> **Task statement**
Print the rows that begin at the line containing "satin silver toaster at center is positioned" and stop after the line containing "With less height", copying each line without any change.

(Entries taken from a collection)
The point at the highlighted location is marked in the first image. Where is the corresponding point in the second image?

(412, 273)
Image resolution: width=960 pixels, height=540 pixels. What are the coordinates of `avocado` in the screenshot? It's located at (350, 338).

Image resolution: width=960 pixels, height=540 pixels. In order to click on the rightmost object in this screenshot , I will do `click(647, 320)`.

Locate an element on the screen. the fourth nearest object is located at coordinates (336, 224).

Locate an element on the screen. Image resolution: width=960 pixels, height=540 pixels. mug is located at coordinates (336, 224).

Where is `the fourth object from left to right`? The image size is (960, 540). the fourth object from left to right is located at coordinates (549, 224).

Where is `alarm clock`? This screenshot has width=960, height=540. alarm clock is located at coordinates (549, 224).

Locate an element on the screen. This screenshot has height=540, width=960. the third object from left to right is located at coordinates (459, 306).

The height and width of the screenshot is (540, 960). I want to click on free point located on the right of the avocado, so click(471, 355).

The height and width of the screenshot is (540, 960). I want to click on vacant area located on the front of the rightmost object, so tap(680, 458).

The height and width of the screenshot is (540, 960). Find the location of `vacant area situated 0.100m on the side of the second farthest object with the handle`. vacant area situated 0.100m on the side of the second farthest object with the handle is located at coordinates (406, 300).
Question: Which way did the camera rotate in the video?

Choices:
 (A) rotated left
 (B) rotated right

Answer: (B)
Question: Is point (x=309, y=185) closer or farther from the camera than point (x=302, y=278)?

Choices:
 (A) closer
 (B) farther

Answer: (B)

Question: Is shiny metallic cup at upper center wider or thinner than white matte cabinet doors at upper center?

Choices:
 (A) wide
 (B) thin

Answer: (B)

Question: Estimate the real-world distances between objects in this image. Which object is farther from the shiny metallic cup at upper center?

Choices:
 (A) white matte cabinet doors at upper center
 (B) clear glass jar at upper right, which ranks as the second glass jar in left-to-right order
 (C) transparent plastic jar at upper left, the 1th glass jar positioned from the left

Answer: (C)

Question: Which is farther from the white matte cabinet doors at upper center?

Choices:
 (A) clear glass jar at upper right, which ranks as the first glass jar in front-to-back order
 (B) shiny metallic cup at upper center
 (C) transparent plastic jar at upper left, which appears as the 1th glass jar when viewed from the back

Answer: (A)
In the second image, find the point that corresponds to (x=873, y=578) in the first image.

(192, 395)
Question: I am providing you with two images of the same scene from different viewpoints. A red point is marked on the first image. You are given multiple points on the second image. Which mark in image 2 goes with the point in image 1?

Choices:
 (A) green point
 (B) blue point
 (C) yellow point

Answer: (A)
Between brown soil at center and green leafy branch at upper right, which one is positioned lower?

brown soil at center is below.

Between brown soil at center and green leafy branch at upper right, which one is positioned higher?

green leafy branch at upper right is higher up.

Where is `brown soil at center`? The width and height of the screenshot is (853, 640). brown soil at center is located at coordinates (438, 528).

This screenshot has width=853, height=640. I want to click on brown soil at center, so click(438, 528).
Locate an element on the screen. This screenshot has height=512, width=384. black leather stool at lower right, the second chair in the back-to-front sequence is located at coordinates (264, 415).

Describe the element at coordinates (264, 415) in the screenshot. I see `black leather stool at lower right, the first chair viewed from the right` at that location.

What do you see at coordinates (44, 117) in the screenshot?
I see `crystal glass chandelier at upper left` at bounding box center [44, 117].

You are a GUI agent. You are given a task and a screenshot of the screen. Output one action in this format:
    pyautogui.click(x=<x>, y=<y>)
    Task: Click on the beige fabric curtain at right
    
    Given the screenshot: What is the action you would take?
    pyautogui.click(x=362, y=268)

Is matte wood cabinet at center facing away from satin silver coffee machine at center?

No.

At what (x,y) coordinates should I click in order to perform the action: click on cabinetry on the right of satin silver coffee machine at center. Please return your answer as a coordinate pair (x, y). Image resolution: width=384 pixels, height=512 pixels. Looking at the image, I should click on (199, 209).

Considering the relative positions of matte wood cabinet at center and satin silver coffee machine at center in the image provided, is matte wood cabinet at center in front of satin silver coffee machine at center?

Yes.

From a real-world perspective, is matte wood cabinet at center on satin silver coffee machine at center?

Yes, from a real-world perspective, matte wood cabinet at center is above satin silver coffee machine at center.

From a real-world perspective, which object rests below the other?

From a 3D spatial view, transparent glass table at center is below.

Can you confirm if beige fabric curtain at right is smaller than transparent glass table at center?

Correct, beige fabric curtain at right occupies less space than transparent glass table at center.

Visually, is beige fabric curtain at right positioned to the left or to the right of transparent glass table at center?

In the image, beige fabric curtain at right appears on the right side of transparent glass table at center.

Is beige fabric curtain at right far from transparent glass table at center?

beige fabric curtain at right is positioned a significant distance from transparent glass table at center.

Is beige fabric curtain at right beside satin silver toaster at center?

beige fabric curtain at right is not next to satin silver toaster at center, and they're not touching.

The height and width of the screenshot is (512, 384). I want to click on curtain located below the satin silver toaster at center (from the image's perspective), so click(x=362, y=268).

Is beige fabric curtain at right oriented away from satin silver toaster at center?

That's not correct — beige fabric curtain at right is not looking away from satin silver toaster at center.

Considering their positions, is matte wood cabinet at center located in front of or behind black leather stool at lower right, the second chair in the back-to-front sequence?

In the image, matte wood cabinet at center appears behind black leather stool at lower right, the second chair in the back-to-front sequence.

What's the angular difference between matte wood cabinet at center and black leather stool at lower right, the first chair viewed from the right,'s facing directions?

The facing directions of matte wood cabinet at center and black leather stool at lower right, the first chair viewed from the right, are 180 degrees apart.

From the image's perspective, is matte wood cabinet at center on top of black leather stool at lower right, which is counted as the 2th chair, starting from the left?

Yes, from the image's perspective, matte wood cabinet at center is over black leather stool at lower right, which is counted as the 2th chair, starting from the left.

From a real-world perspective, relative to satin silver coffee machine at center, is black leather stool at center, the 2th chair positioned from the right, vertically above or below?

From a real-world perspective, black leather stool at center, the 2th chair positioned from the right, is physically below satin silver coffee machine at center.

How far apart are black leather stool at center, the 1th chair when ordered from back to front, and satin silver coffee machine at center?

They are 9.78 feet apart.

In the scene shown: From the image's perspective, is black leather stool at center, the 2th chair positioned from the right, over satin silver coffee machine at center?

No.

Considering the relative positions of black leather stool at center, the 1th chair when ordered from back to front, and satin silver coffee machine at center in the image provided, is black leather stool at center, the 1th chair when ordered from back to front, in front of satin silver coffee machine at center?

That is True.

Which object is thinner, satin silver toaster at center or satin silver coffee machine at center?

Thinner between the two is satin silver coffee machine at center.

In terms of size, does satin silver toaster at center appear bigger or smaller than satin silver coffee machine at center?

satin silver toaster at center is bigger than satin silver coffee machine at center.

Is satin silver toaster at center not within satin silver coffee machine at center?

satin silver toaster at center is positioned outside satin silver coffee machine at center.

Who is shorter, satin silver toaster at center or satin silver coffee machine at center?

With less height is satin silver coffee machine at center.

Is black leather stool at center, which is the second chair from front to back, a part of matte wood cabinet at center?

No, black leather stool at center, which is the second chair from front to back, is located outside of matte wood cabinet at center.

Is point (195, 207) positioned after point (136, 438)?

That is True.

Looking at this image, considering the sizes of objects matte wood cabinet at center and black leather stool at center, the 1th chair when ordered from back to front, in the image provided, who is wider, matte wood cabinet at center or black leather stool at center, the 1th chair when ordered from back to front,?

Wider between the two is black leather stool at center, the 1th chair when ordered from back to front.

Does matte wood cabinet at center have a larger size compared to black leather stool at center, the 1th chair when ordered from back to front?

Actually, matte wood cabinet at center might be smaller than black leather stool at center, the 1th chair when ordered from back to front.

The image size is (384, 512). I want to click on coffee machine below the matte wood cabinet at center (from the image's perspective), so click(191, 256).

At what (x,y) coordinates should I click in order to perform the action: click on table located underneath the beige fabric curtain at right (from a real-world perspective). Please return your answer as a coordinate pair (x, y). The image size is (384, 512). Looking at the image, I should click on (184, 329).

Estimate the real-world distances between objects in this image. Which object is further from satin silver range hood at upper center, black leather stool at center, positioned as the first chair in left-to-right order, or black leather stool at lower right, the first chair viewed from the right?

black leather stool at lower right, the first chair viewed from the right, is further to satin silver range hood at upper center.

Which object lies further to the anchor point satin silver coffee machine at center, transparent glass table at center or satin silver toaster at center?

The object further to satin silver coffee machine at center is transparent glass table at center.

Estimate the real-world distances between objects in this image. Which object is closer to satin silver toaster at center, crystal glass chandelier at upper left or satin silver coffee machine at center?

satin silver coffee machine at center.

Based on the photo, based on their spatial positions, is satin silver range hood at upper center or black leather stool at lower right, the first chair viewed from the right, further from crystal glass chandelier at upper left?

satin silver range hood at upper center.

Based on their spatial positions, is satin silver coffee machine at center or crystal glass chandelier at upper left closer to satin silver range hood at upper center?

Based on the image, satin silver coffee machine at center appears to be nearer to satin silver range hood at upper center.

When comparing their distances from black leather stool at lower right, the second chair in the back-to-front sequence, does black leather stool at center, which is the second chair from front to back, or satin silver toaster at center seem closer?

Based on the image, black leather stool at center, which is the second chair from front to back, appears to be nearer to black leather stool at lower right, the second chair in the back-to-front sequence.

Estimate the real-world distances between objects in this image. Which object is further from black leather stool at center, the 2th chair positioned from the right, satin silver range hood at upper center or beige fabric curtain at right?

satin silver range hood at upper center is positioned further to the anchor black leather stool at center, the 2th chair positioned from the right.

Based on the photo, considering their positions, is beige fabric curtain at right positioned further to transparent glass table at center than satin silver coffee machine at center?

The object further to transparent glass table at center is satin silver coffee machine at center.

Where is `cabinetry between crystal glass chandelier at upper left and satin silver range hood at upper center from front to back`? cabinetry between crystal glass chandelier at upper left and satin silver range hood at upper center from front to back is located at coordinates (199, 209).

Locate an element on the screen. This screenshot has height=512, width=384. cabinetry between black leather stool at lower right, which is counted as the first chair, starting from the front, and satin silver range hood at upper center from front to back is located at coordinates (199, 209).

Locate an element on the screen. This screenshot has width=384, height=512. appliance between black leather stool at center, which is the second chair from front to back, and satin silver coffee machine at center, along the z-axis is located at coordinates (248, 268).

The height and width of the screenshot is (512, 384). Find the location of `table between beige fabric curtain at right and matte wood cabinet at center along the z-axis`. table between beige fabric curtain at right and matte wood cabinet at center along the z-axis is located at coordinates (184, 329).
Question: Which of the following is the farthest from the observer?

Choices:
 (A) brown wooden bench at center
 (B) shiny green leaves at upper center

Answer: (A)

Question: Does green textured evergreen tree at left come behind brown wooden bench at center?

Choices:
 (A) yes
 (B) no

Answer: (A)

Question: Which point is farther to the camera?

> **Worked solution**
satin silver toaster at center is positioned outside satin silver coffee machine at center.

Who is shorter, satin silver toaster at center or satin silver coffee machine at center?

With less height is satin silver coffee machine at center.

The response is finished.